[[ Task material open ]]

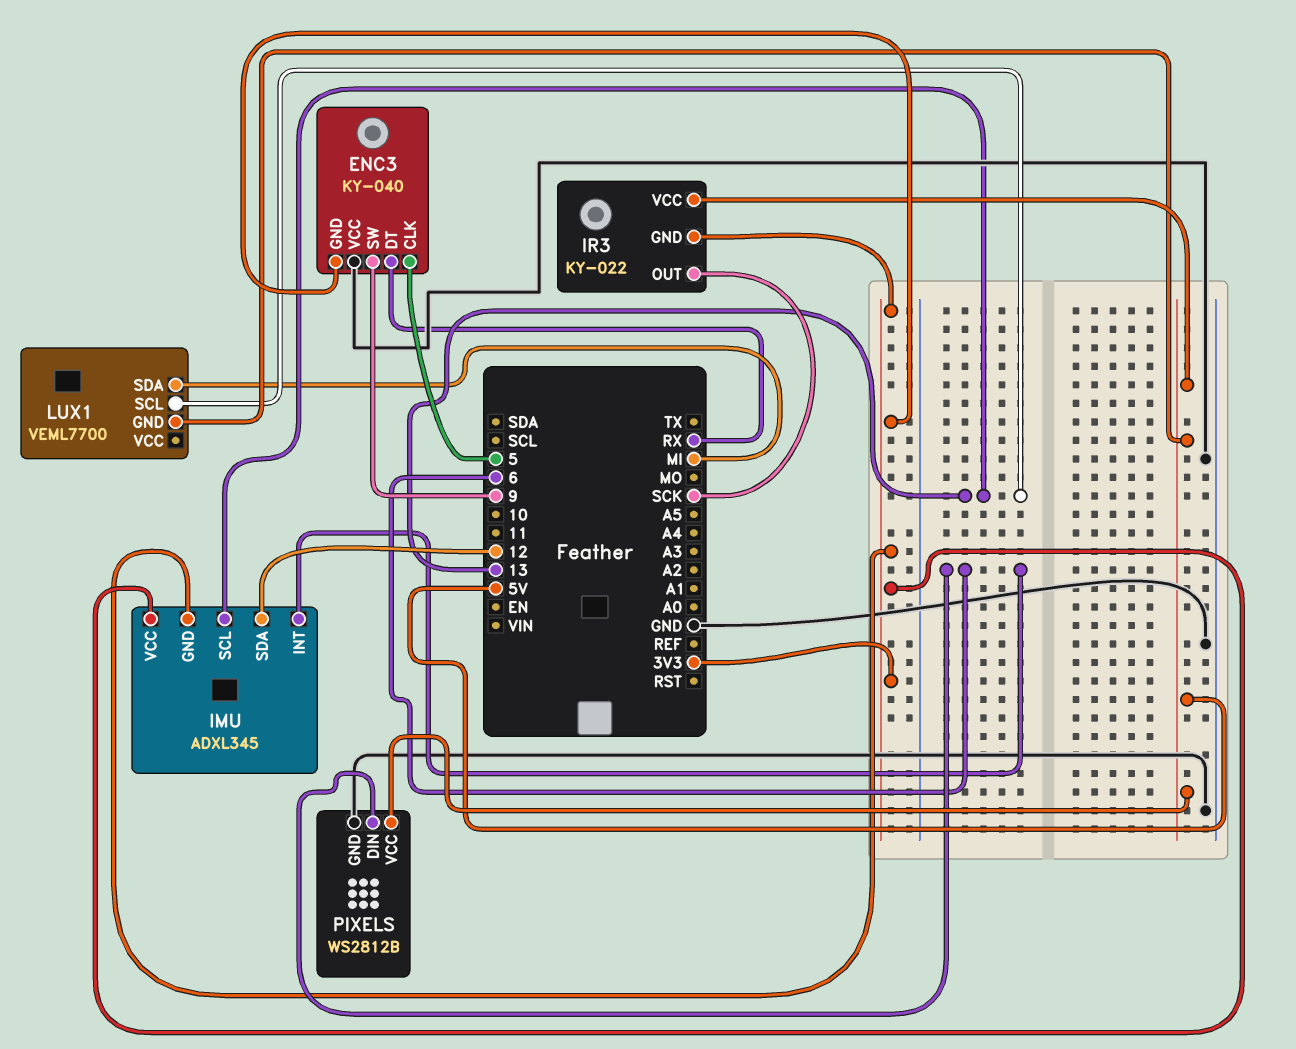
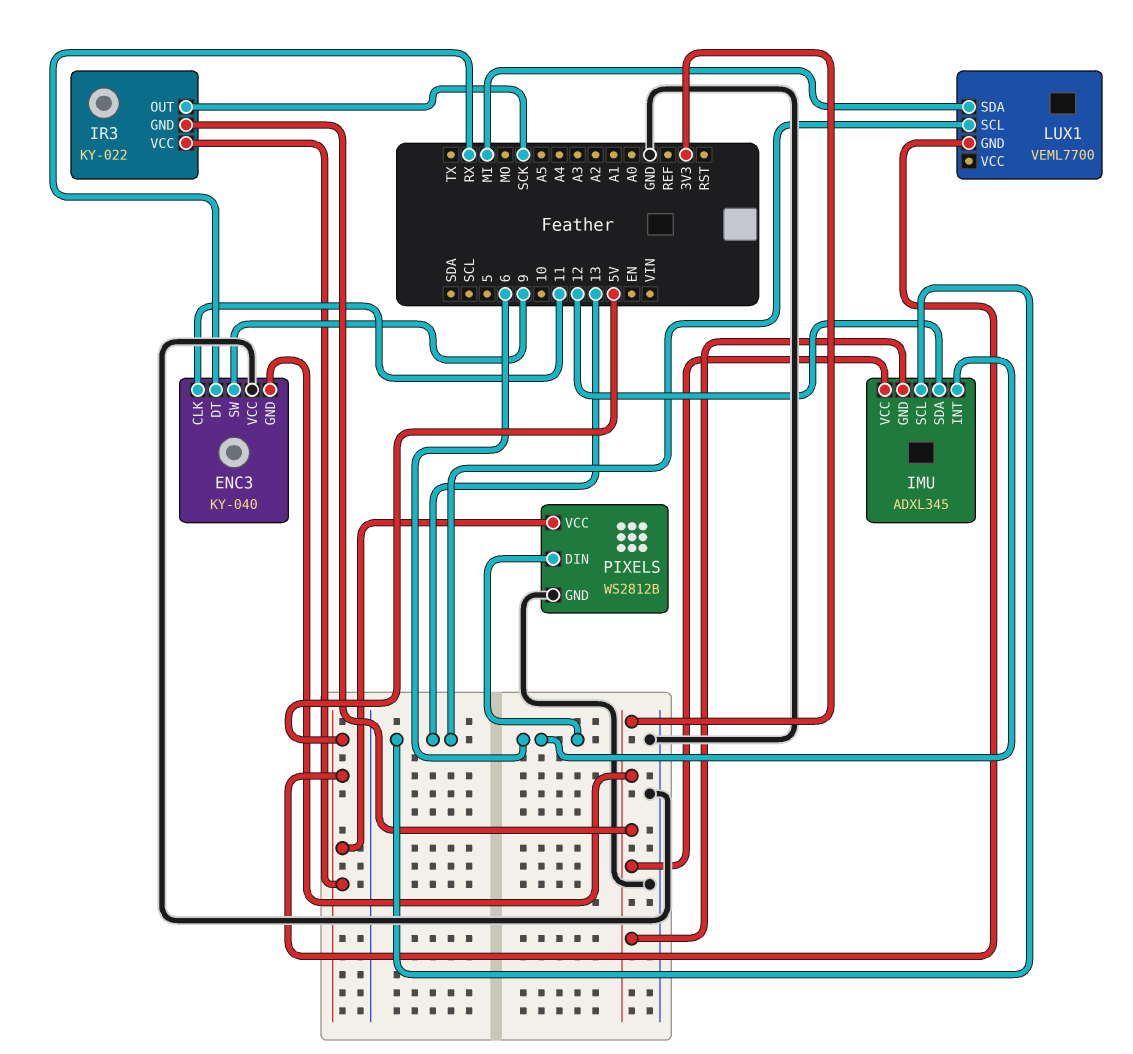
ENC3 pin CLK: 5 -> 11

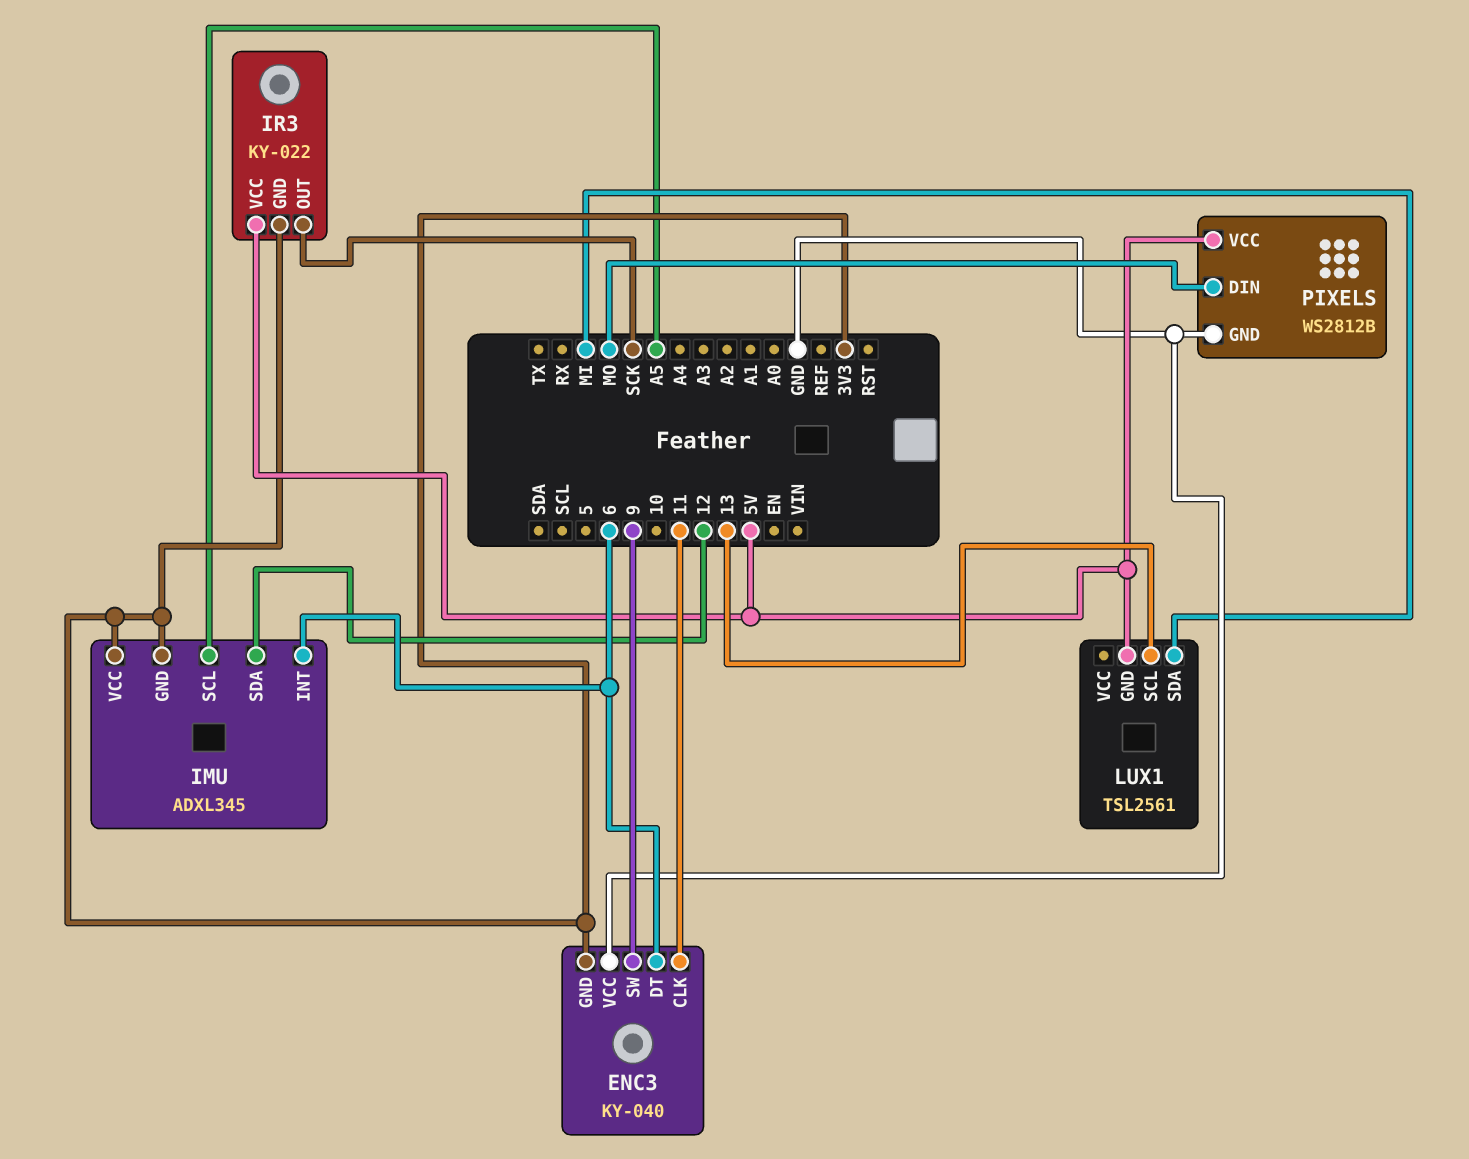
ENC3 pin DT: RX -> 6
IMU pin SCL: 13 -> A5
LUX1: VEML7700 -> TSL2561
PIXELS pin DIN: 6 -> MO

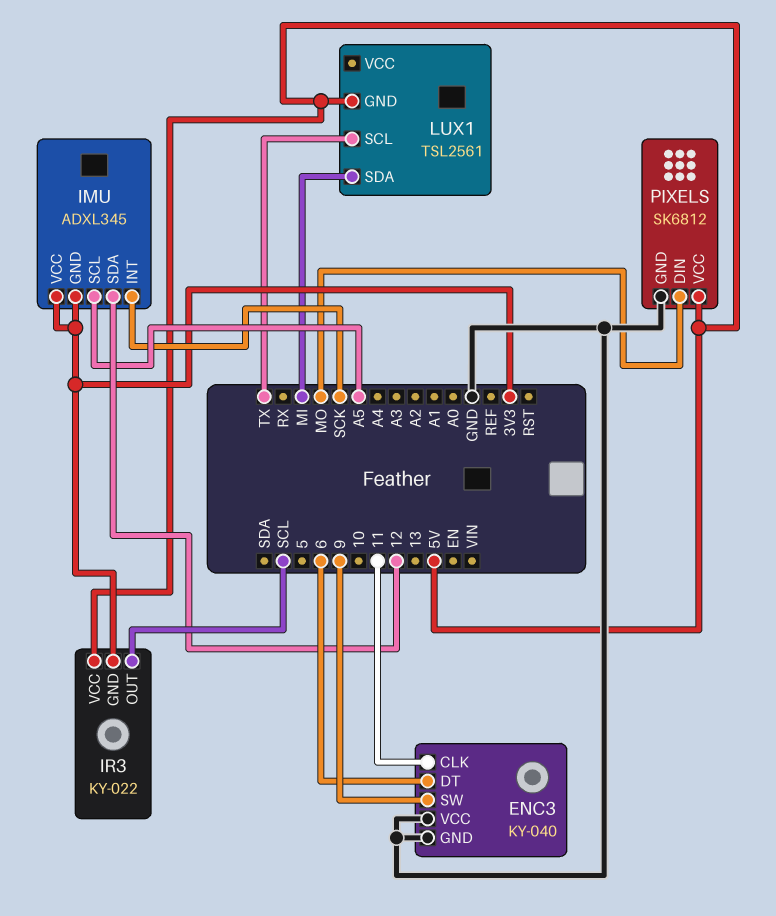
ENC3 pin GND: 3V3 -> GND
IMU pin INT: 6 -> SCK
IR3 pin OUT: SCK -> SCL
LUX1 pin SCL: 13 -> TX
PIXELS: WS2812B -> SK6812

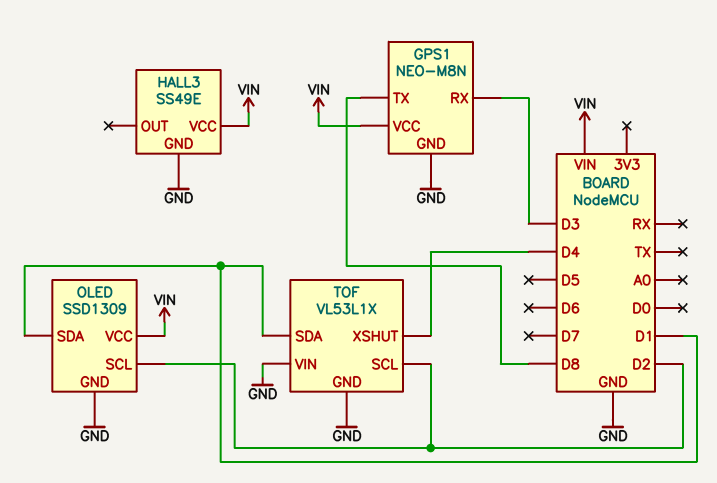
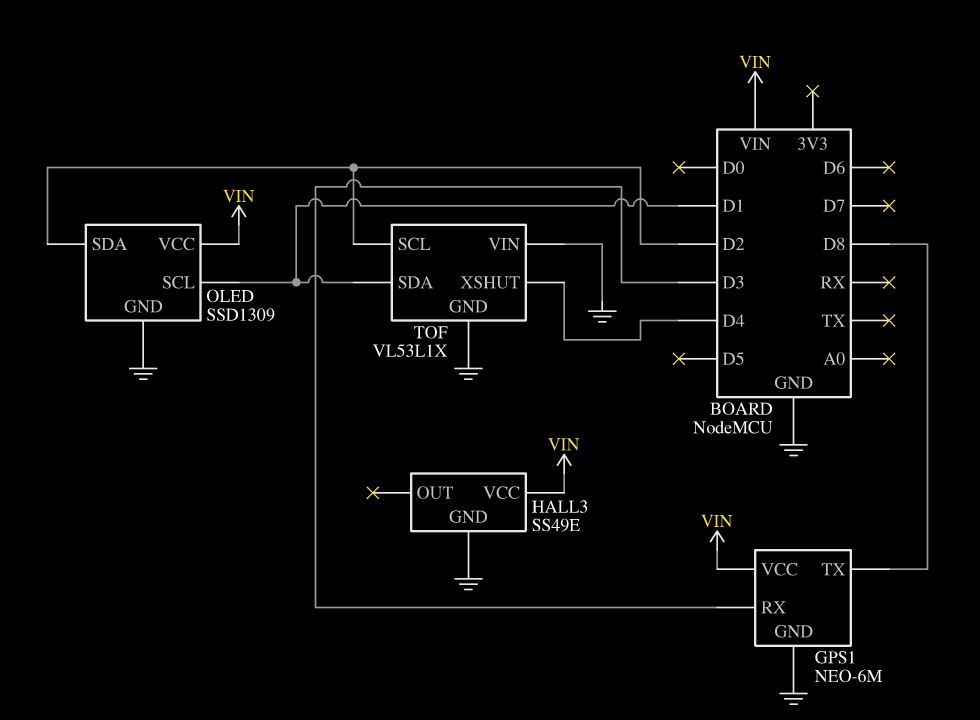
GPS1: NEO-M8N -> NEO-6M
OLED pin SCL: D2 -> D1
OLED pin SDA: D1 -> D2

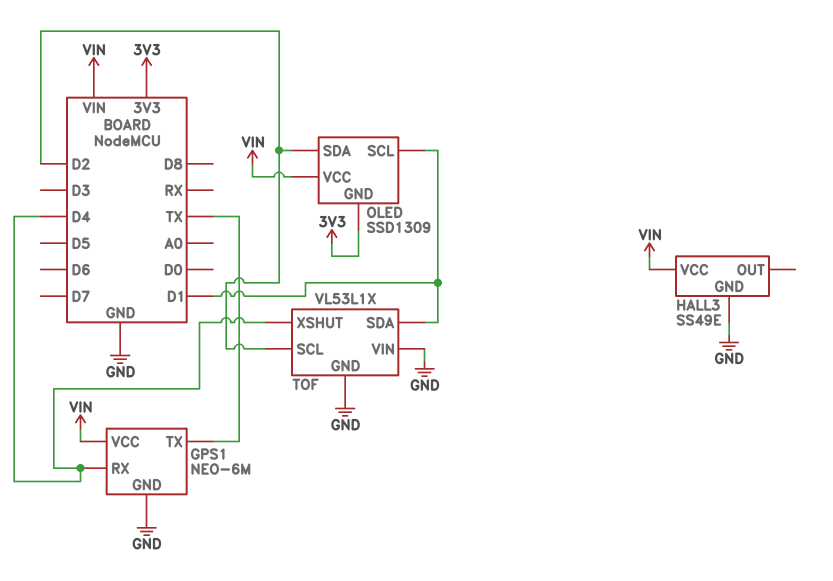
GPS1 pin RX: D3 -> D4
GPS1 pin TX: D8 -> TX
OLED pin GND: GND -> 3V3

[[ Task material closed ]]

__Exercise details__
Keep the pictures out of your copy. Copy only the lines from the line that holds "PIXELS: WS2812B -> SK6812" through the last line of the listing above, both included.

__Result__
PIXELS: WS2812B -> SK6812

GPS1: NEO-M8N -> NEO-6M
OLED pin SCL: D2 -> D1
OLED pin SDA: D1 -> D2

GPS1 pin RX: D3 -> D4
GPS1 pin TX: D8 -> TX
OLED pin GND: GND -> 3V3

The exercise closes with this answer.